■ What the task asks:
An exact transcription of the data below is needed.
─── Data for this exercise ───
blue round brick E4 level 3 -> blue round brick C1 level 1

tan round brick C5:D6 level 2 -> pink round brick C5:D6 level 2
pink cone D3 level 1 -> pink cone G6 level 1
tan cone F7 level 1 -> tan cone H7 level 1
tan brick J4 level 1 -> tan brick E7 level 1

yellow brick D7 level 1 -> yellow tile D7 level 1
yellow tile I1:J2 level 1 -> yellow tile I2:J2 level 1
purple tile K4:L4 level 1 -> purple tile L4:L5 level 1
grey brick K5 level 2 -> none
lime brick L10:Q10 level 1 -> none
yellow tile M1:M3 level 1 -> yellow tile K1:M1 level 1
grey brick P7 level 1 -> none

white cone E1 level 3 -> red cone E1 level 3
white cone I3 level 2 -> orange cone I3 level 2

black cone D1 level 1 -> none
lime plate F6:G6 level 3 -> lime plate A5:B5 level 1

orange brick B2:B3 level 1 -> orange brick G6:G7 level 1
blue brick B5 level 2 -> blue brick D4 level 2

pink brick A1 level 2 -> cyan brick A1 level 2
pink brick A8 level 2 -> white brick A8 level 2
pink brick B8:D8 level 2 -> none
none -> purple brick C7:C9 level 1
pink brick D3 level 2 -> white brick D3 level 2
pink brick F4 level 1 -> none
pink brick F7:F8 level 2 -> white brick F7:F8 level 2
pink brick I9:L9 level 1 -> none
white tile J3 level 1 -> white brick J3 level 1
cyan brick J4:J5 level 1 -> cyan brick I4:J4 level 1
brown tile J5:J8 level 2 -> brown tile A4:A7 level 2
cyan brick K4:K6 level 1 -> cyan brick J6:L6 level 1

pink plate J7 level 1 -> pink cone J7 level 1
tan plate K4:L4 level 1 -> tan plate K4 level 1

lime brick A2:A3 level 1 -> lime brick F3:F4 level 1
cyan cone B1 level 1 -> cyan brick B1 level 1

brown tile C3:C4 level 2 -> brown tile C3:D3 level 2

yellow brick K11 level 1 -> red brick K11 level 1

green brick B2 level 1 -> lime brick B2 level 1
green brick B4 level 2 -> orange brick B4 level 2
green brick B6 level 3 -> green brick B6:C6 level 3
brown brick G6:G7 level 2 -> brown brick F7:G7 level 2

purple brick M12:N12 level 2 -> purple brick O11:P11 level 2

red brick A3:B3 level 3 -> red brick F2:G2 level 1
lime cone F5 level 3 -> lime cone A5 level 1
───
■ Solution below:
blue round brick E4 level 3 -> blue round brick C1 level 1

tan round brick C5:D6 level 2 -> pink round brick C5:D6 level 2
pink cone D3 level 1 -> pink cone G6 level 1
tan cone F7 level 1 -> tan cone H7 level 1
tan brick J4 level 1 -> tan brick E7 level 1

yellow brick D7 level 1 -> yellow tile D7 level 1
yellow tile I1:J2 level 1 -> yellow tile I2:J2 level 1
purple tile K4:L4 level 1 -> purple tile L4:L5 level 1
grey brick K5 level 2 -> none
lime brick L10:Q10 level 1 -> none
yellow tile M1:M3 level 1 -> yellow tile K1:M1 level 1
grey brick P7 level 1 -> none

white cone E1 level 3 -> red cone E1 level 3
white cone I3 level 2 -> orange cone I3 level 2

black cone D1 level 1 -> none
lime plate F6:G6 level 3 -> lime plate A5:B5 level 1

orange brick B2:B3 level 1 -> orange brick G6:G7 level 1
blue brick B5 level 2 -> blue brick D4 level 2

pink brick A1 level 2 -> cyan brick A1 level 2
pink brick A8 level 2 -> white brick A8 level 2
pink brick B8:D8 level 2 -> none
none -> purple brick C7:C9 level 1
pink brick D3 level 2 -> white brick D3 level 2
pink brick F4 level 1 -> none
pink brick F7:F8 level 2 -> white brick F7:F8 level 2
pink brick I9:L9 level 1 -> none
white tile J3 level 1 -> white brick J3 level 1
cyan brick J4:J5 level 1 -> cyan brick I4:J4 level 1
brown tile J5:J8 level 2 -> brown tile A4:A7 level 2
cyan brick K4:K6 level 1 -> cyan brick J6:L6 level 1

pink plate J7 level 1 -> pink cone J7 level 1
tan plate K4:L4 level 1 -> tan plate K4 level 1

lime brick A2:A3 level 1 -> lime brick F3:F4 level 1
cyan cone B1 level 1 -> cyan brick B1 level 1

brown tile C3:C4 level 2 -> brown tile C3:D3 level 2

yellow brick K11 level 1 -> red brick K11 level 1

green brick B2 level 1 -> lime brick B2 level 1
green brick B4 level 2 -> orange brick B4 level 2
green brick B6 level 3 -> green brick B6:C6 level 3
brown brick G6:G7 level 2 -> brown brick F7:G7 level 2

purple brick M12:N12 level 2 -> purple brick O11:P11 level 2

red brick A3:B3 level 3 -> red brick F2:G2 level 1
lime cone F5 level 3 -> lime cone A5 level 1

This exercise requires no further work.